Segment Open

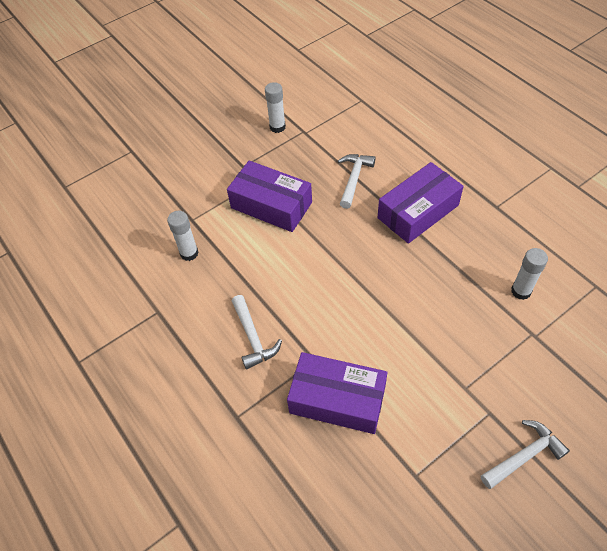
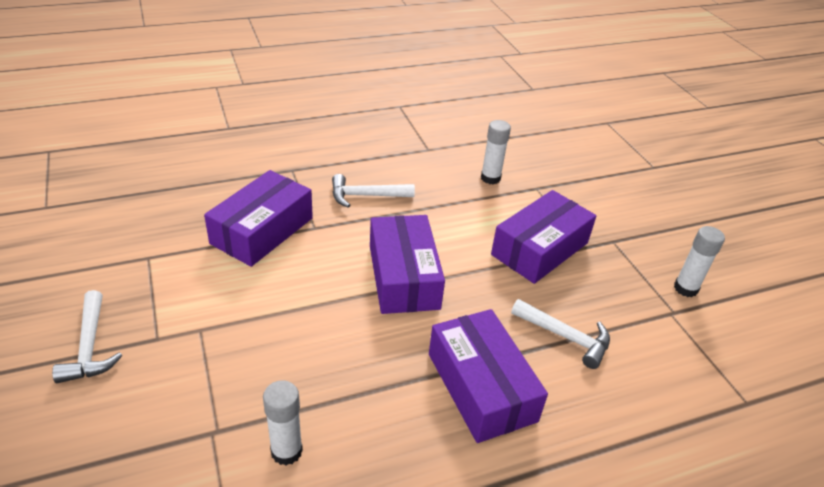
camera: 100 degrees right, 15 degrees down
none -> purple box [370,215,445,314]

Segment Closed
Segment Open

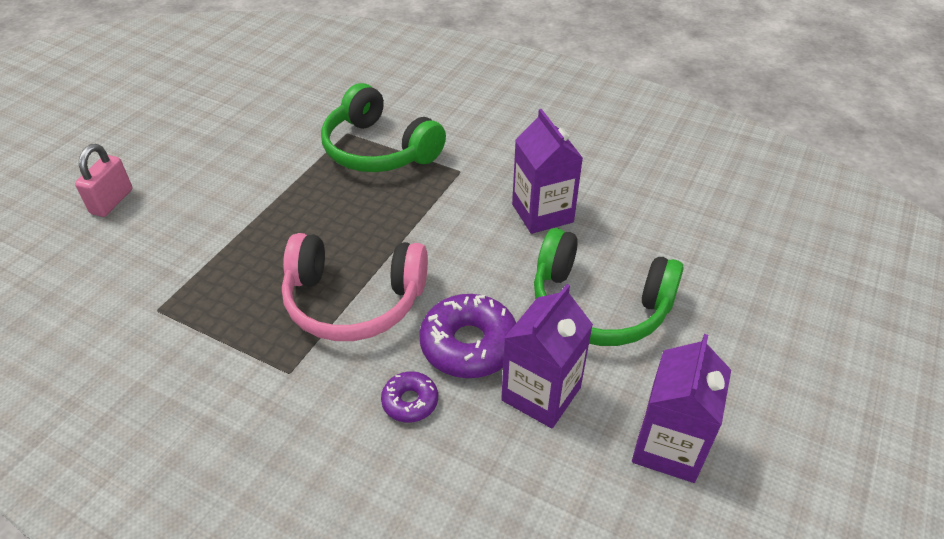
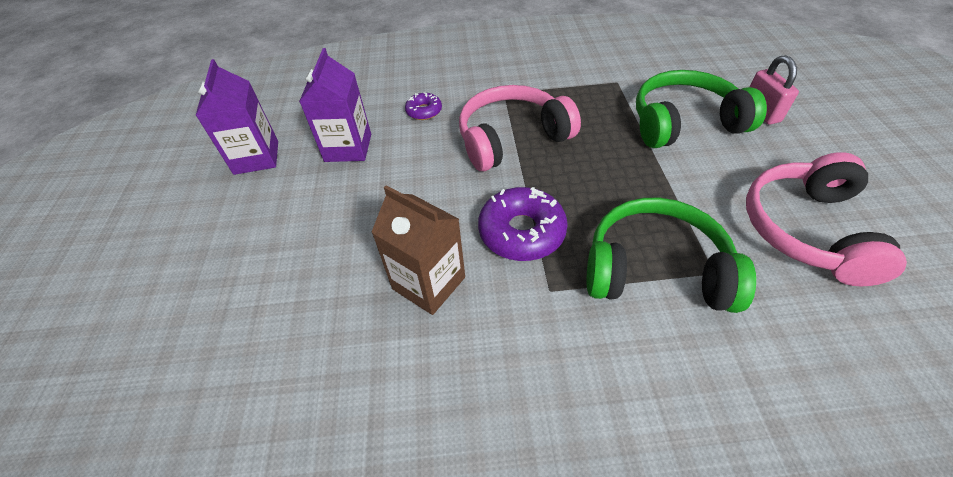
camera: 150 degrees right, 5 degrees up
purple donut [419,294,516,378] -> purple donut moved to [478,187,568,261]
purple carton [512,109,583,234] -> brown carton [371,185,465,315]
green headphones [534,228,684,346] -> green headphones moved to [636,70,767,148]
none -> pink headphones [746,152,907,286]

Segment Closed

Task to complete: The lines you return should be those above that contain the word "degrees", every one of them.

Problem solution:
camera: 100 degrees right, 15 degrees down
camera: 150 degrees right, 5 degrees up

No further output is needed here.